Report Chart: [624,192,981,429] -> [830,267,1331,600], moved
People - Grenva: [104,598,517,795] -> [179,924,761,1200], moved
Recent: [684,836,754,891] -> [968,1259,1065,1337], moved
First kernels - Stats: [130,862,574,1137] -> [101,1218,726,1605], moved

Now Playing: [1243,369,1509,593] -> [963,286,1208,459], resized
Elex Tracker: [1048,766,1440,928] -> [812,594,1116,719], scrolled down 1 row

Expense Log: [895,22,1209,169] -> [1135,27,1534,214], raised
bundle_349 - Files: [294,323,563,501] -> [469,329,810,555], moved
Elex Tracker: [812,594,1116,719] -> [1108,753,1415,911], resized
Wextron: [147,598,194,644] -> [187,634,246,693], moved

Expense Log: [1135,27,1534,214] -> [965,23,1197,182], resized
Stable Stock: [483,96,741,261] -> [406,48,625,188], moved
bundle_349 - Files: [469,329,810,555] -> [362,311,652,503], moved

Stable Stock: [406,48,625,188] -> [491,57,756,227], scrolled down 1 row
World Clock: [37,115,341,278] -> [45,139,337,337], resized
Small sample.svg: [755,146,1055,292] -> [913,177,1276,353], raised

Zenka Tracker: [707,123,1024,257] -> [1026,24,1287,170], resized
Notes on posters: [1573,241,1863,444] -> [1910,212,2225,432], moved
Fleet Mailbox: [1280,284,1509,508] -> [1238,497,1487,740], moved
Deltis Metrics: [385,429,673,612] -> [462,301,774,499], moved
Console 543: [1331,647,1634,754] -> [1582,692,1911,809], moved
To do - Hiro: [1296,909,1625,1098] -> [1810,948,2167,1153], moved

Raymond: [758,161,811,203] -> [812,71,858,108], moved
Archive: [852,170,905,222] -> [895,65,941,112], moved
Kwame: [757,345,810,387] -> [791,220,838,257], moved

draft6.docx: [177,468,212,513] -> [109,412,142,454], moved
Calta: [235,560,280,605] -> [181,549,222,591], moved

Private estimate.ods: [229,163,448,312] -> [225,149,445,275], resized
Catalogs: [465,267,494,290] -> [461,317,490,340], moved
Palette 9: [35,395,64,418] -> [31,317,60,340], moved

□ □ □

◆ What is expected:
Copy every single line of the material above that holds "Stock".

◆ Task answer:
Stable Stock: [483,96,741,261] -> [406,48,625,188], moved
Stable Stock: [406,48,625,188] -> [491,57,756,227], scrolled down 1 row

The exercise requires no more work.